Required action: Quote the records that follow in full and exactly; leave out the pictures.

(Material to process Opens)

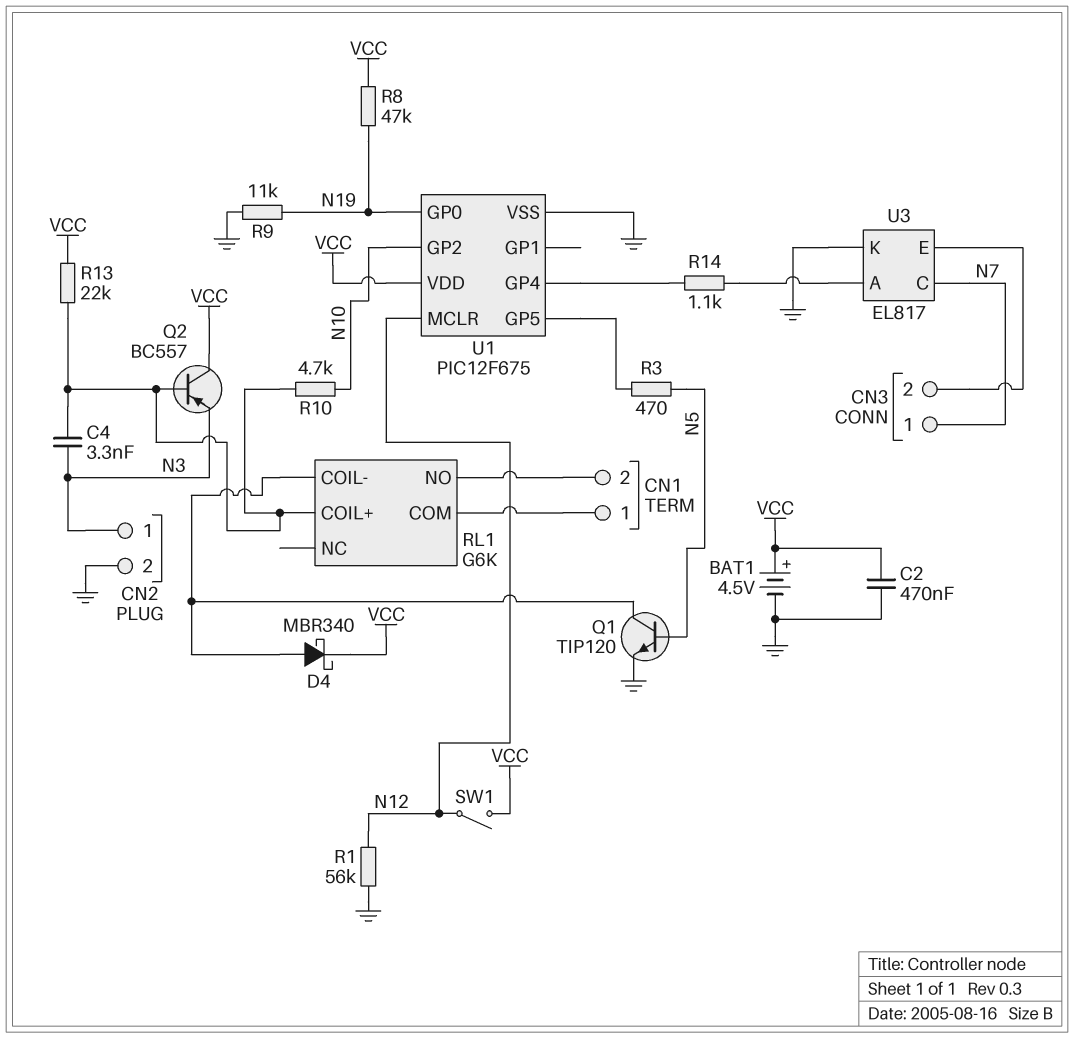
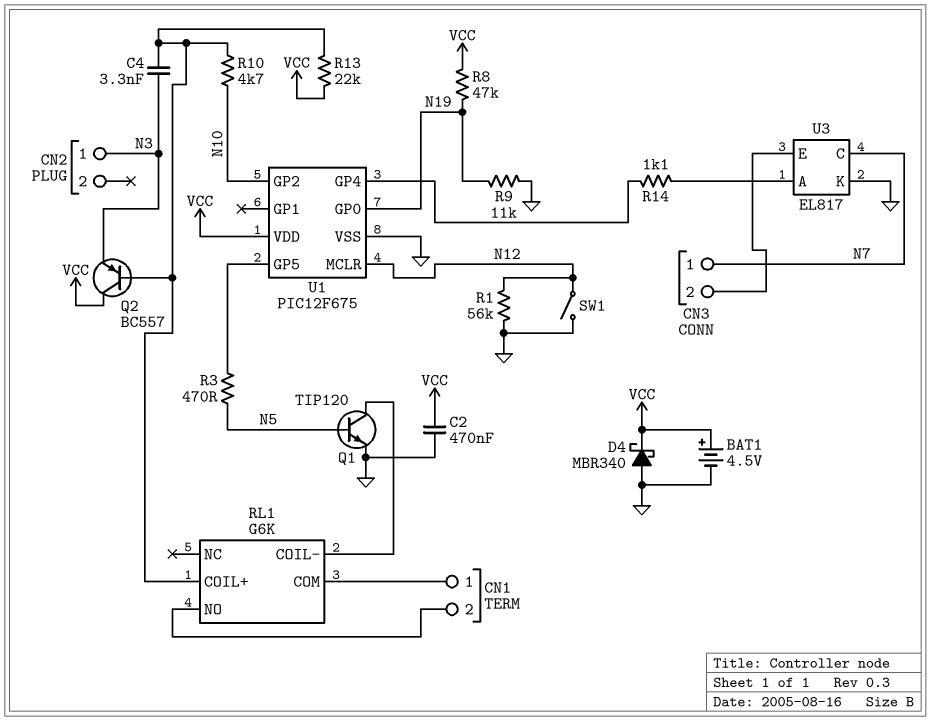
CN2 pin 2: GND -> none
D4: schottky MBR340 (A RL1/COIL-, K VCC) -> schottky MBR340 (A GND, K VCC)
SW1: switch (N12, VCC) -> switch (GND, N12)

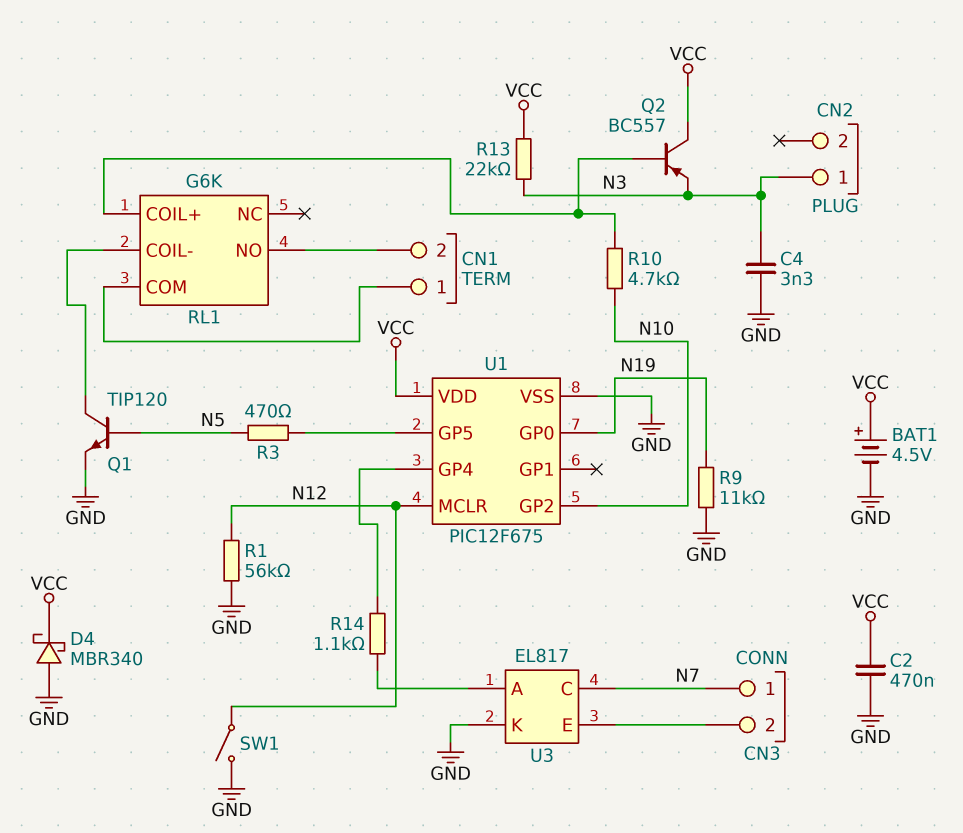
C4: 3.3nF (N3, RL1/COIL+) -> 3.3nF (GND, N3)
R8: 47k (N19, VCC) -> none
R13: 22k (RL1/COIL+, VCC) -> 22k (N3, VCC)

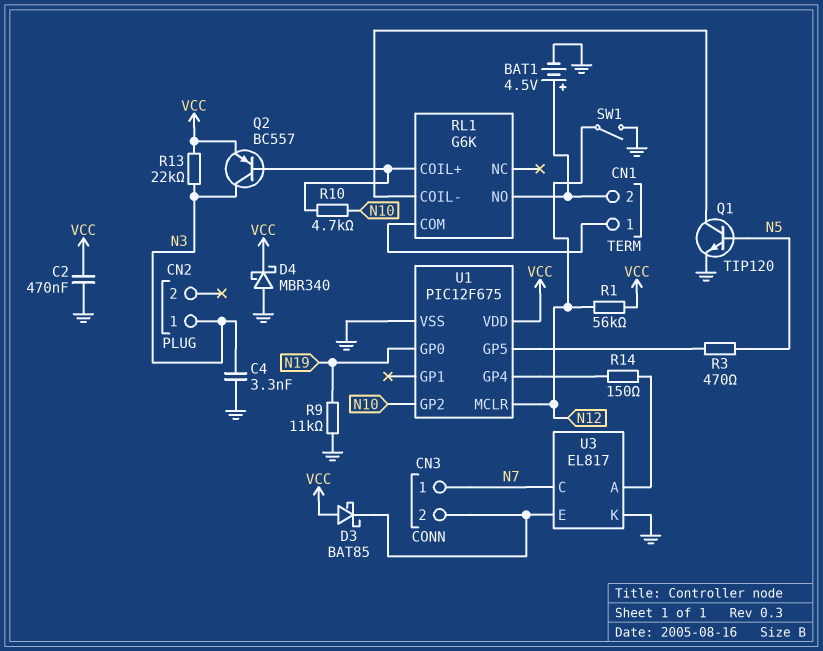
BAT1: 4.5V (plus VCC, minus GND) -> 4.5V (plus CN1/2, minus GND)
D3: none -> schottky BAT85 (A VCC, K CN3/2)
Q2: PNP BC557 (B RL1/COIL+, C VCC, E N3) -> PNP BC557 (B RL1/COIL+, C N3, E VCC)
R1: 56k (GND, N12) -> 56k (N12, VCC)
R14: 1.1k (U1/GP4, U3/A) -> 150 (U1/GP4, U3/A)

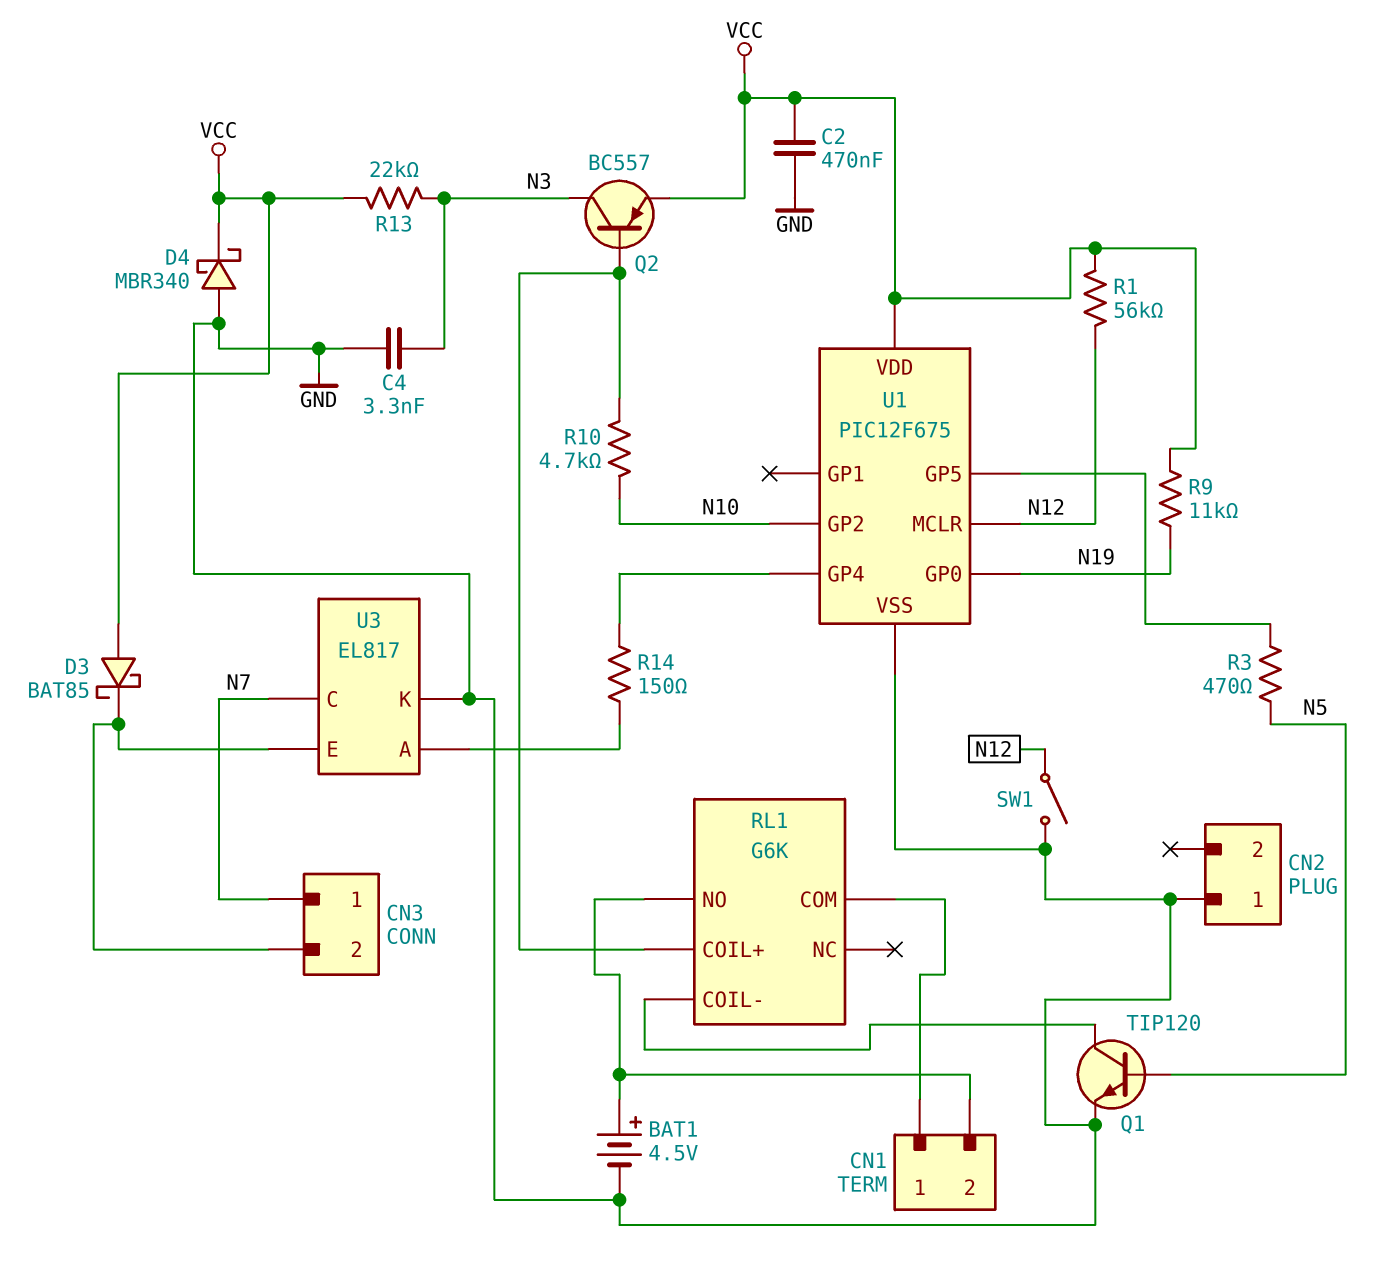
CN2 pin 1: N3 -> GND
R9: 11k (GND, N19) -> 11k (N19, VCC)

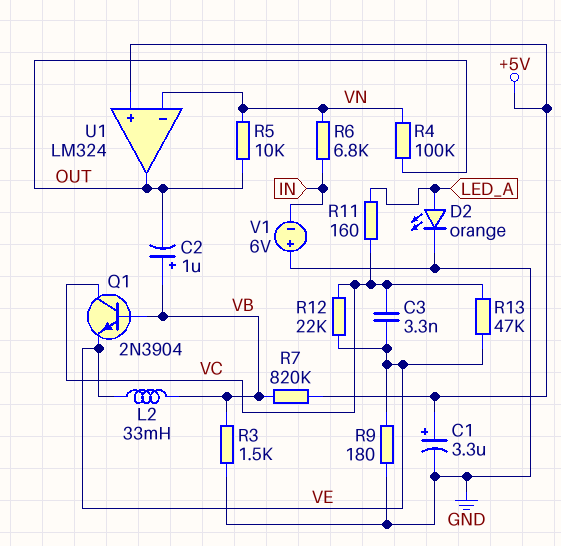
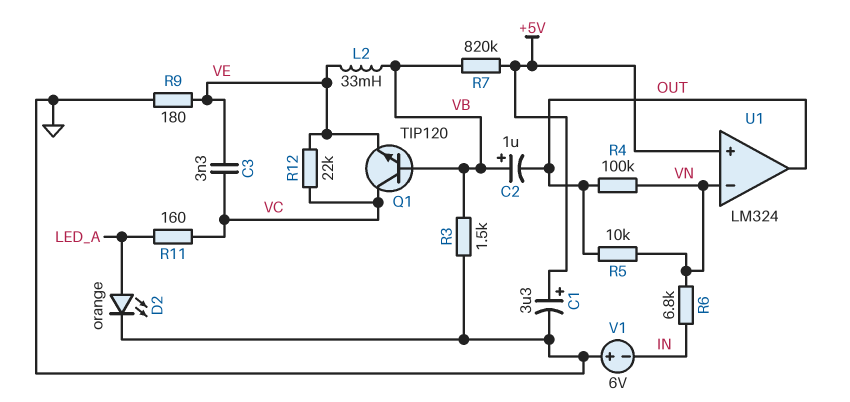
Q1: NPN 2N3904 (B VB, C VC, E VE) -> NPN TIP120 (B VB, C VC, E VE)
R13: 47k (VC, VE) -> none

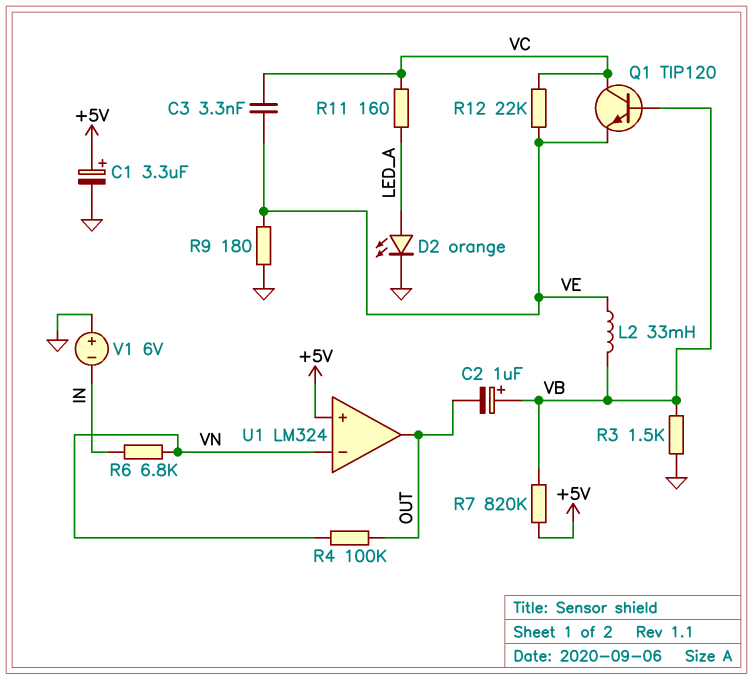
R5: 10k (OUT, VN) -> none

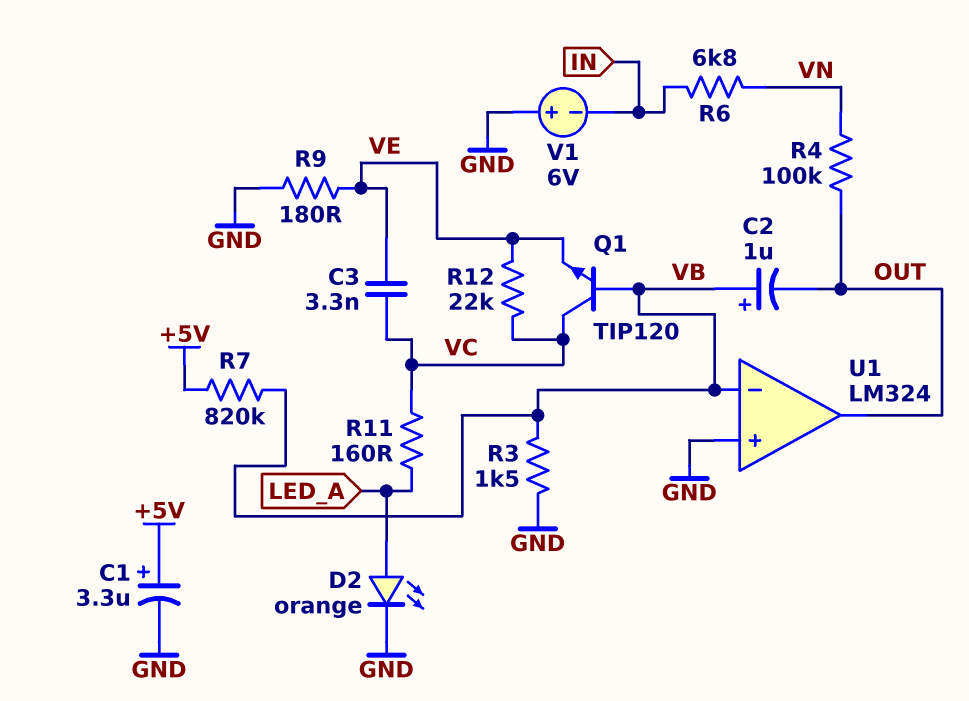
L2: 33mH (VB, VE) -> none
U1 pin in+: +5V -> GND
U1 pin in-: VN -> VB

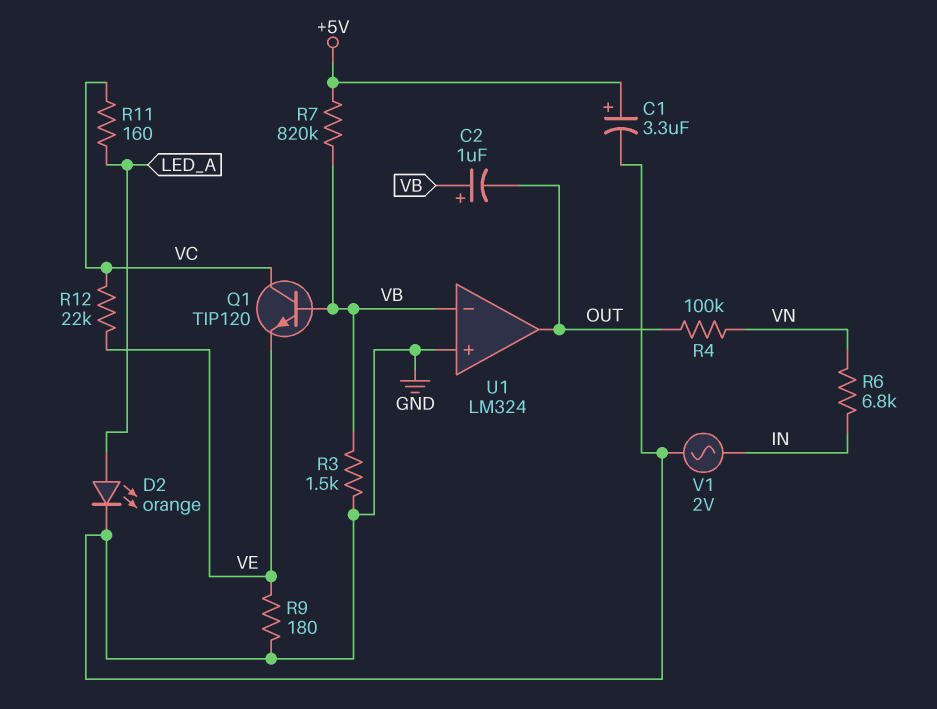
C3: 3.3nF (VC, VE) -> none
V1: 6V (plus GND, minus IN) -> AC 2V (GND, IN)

(Material to process Closes)

Result:
CN2 pin 2: GND -> none
D4: schottky MBR340 (A RL1/COIL-, K VCC) -> schottky MBR340 (A GND, K VCC)
SW1: switch (N12, VCC) -> switch (GND, N12)

C4: 3.3nF (N3, RL1/COIL+) -> 3.3nF (GND, N3)
R8: 47k (N19, VCC) -> none
R13: 22k (RL1/COIL+, VCC) -> 22k (N3, VCC)

BAT1: 4.5V (plus VCC, minus GND) -> 4.5V (plus CN1/2, minus GND)
D3: none -> schottky BAT85 (A VCC, K CN3/2)
Q2: PNP BC557 (B RL1/COIL+, C VCC, E N3) -> PNP BC557 (B RL1/COIL+, C N3, E VCC)
R1: 56k (GND, N12) -> 56k (N12, VCC)
R14: 1.1k (U1/GP4, U3/A) -> 150 (U1/GP4, U3/A)

CN2 pin 1: N3 -> GND
R9: 11k (GND, N19) -> 11k (N19, VCC)

Q1: NPN 2N3904 (B VB, C VC, E VE) -> NPN TIP120 (B VB, C VC, E VE)
R13: 47k (VC, VE) -> none

R5: 10k (OUT, VN) -> none

L2: 33mH (VB, VE) -> none
U1 pin in+: +5V -> GND
U1 pin in-: VN -> VB

C3: 3.3nF (VC, VE) -> none
V1: 6V (plus GND, minus IN) -> AC 2V (GND, IN)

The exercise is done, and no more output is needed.